Task inputs below:

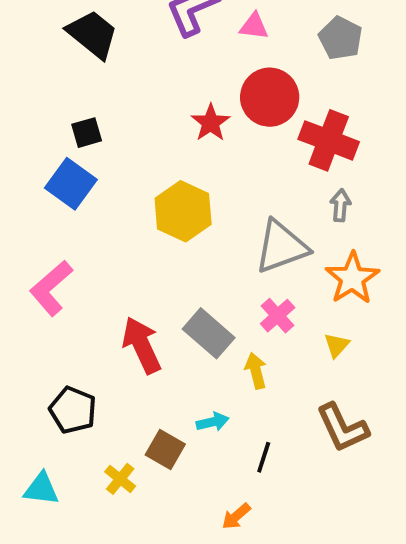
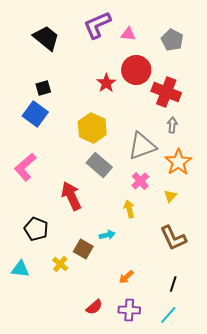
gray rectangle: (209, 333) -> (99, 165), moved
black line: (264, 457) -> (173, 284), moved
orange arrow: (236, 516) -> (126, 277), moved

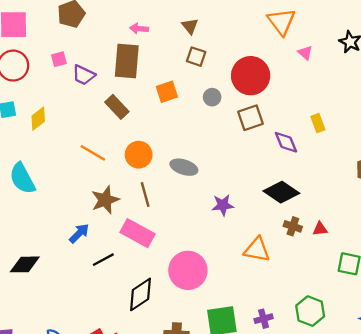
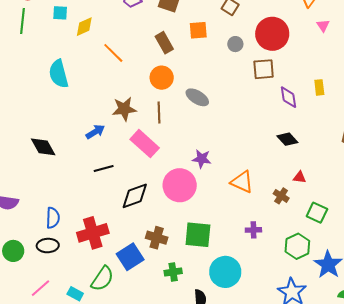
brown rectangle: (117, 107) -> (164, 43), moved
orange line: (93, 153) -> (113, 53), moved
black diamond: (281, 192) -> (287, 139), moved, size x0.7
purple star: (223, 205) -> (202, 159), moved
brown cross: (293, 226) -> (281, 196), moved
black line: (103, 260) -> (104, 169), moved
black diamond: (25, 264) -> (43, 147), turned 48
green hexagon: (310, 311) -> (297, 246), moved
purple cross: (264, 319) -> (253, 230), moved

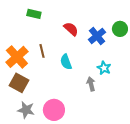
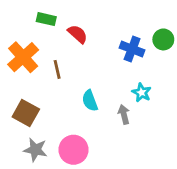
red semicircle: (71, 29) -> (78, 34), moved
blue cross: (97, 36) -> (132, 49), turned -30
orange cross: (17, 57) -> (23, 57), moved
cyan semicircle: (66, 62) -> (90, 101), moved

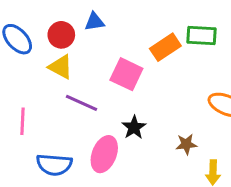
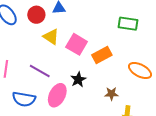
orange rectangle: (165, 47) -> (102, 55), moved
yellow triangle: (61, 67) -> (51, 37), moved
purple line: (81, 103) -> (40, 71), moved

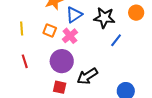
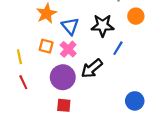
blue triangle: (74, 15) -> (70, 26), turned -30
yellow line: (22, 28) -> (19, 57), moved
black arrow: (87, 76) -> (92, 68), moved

End of Task inputs.
Task inputs below:

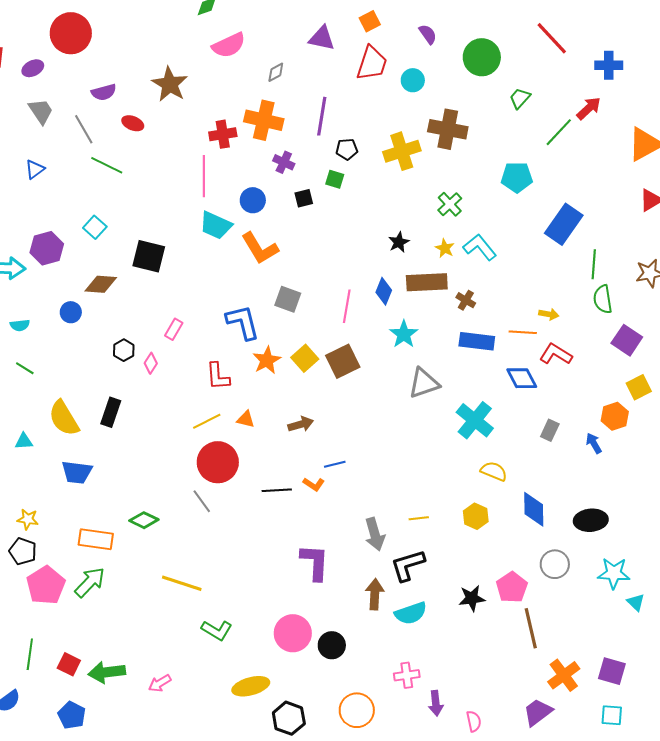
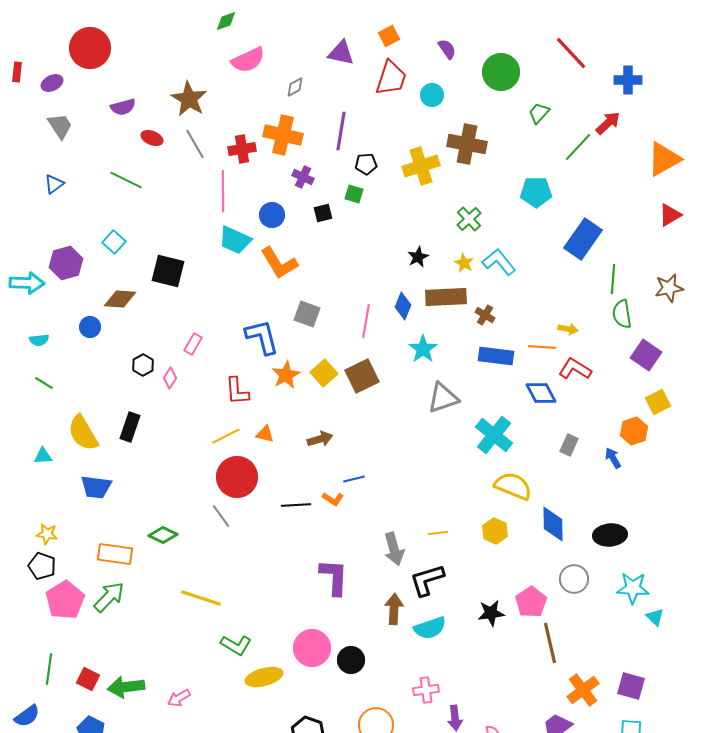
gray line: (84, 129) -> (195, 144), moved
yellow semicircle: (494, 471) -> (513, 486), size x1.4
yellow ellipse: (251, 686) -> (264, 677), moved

End of Task inputs.
Task inputs below:

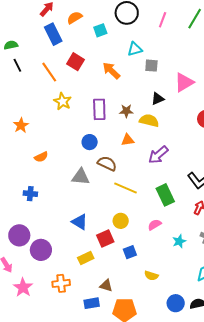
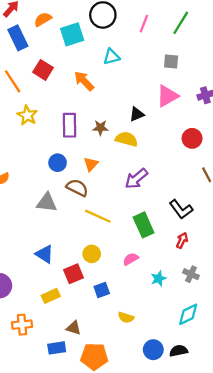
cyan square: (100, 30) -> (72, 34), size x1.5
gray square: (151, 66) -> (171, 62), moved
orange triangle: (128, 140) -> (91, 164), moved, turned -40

End of Task inputs.

> [Work item] Beginning at the line above that contains "black line: (103, 260) -> (104, 169), moved", repeat each line exactly through the one that contains "black arrow: (87, 76) -> (92, 68), moved", and leave out the pictures.

> [Result below]
black line: (103, 260) -> (104, 169), moved
black diamond: (25, 264) -> (43, 147), turned 48
green hexagon: (310, 311) -> (297, 246), moved
purple cross: (264, 319) -> (253, 230), moved

red semicircle: (71, 29) -> (78, 34), moved
blue cross: (97, 36) -> (132, 49), turned -30
orange cross: (17, 57) -> (23, 57), moved
cyan semicircle: (66, 62) -> (90, 101), moved

orange rectangle: (165, 47) -> (102, 55), moved
yellow triangle: (61, 67) -> (51, 37), moved
purple line: (81, 103) -> (40, 71), moved

blue triangle: (74, 15) -> (70, 26), turned -30
yellow line: (22, 28) -> (19, 57), moved
black arrow: (87, 76) -> (92, 68), moved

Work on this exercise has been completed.